TASK> Repeat each line, word for word, from the one containing "S9: button (GND, N_9) -> switch (GND, N_9)" through the last line of the entries, and include no other output.

(Edit difference data)
··········

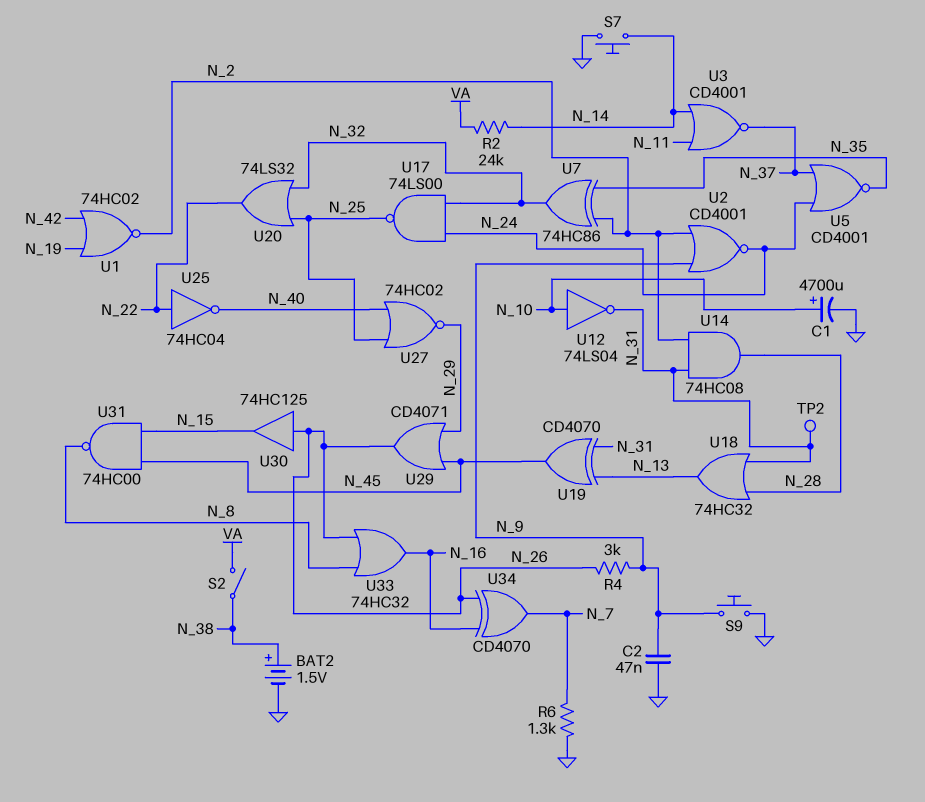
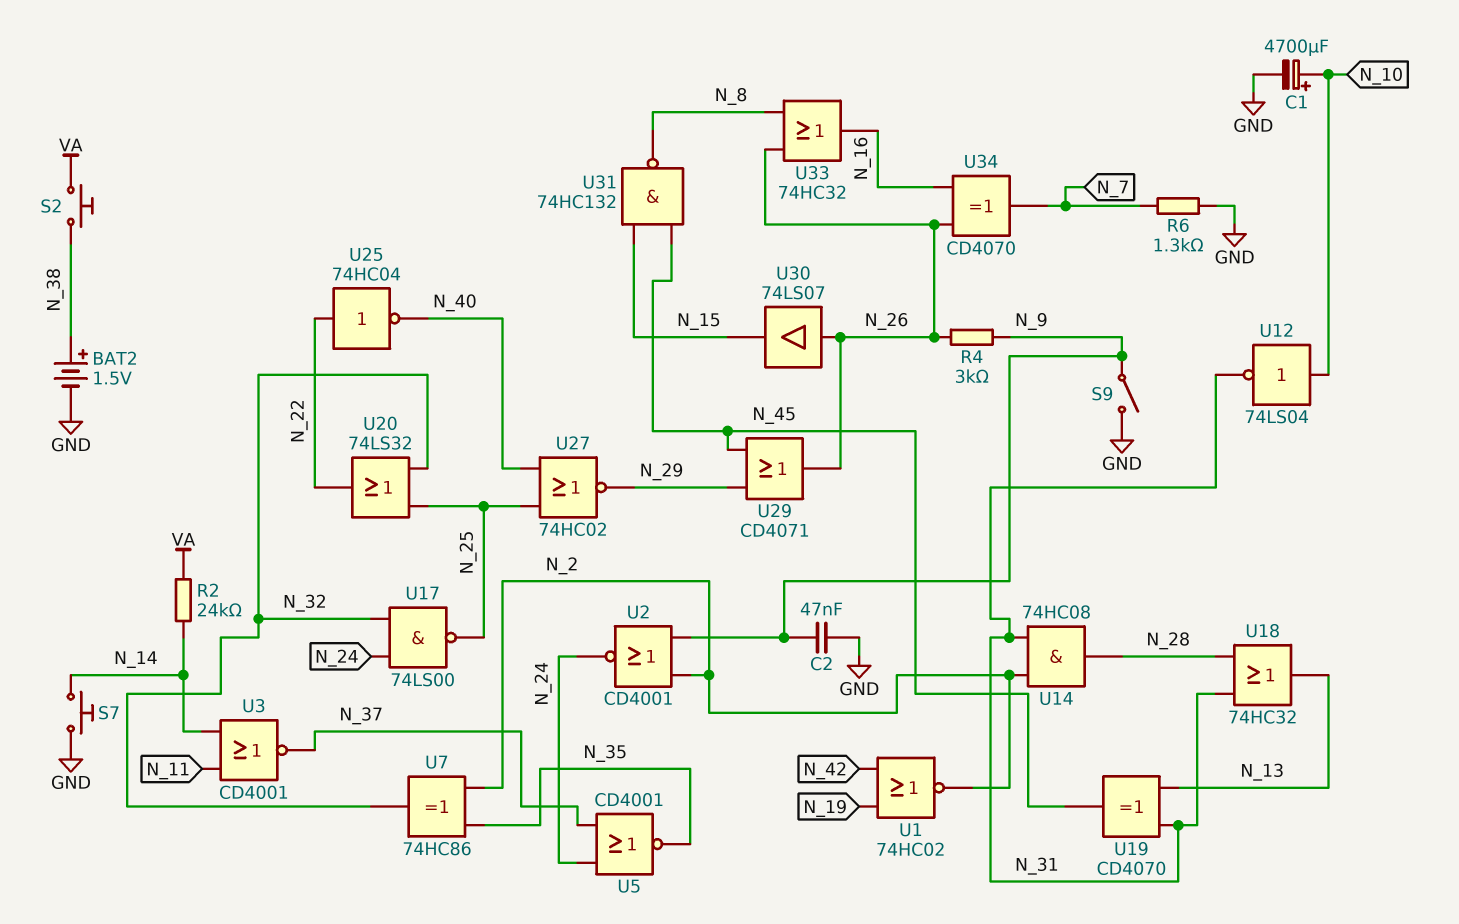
S2: switch (N_38, VA) -> button (N_38, VA)
S9: button (GND, N_9) -> switch (GND, N_9)
TP2: test point (N_31) -> none
U30: buffer 74HC125 (in N_26, out N_15) -> buffer 74LS07 (in N_26, out N_15)
U31: NAND 74HC00 (in N_15, in N_45, out N_8) -> NAND 74HC132 (in N_15, in N_45, out N_8)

··········

PROBLEM SOLUTION>
S9: button (GND, N_9) -> switch (GND, N_9)
TP2: test point (N_31) -> none
U30: buffer 74HC125 (in N_26, out N_15) -> buffer 74LS07 (in N_26, out N_15)
U31: NAND 74HC00 (in N_15, in N_45, out N_8) -> NAND 74HC132 (in N_15, in N_45, out N_8)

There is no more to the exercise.